== DATASET EXCERPTS ==
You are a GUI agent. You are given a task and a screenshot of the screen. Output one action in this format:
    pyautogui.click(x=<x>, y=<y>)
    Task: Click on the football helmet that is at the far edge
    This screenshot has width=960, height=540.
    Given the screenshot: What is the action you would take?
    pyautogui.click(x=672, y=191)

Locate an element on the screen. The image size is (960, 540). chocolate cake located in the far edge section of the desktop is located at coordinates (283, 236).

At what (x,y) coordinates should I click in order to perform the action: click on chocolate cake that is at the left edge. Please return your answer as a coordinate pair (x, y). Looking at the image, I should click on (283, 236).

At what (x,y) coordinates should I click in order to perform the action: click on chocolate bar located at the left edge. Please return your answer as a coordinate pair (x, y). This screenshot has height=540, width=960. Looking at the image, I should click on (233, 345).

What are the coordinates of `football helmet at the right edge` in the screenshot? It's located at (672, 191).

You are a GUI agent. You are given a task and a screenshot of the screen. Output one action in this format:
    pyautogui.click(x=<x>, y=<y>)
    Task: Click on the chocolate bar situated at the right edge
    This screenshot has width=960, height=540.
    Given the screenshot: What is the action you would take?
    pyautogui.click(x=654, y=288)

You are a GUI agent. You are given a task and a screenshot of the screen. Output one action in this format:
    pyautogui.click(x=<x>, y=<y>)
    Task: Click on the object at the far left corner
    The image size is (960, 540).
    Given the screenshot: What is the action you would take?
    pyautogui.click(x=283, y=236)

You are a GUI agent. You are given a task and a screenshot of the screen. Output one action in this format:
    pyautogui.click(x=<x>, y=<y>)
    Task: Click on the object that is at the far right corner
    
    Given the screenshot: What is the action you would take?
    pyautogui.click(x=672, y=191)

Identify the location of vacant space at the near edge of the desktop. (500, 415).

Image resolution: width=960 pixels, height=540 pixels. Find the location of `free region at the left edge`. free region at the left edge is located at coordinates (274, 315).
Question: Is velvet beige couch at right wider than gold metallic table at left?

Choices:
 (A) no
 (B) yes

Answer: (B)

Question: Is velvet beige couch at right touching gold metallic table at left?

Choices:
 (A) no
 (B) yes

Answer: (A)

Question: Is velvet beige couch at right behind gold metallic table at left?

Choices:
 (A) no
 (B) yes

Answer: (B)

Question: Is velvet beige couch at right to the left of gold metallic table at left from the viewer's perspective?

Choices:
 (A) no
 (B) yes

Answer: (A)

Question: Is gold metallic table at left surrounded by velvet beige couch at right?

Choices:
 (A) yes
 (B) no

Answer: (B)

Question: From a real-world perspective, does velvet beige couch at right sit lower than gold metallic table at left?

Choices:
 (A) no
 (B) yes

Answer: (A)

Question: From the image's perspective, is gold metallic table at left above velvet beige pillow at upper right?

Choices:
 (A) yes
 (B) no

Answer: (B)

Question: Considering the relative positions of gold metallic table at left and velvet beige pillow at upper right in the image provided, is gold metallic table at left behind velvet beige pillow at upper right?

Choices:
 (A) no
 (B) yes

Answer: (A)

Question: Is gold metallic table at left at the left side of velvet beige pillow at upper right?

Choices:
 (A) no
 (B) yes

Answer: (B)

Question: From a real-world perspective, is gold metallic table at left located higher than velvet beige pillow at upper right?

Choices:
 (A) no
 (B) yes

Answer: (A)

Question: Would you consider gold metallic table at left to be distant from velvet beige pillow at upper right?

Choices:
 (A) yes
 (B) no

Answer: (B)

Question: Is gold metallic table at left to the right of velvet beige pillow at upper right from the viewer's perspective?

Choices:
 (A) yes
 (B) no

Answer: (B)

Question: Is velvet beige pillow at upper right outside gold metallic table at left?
===
- [PROBLEM REQUIREMENTS] Please report how many lines in the entries above contain the string "behind", with capitalization matching exactly. Give only the number.

- [SOLUTION FOR THIS EXERCISE] 2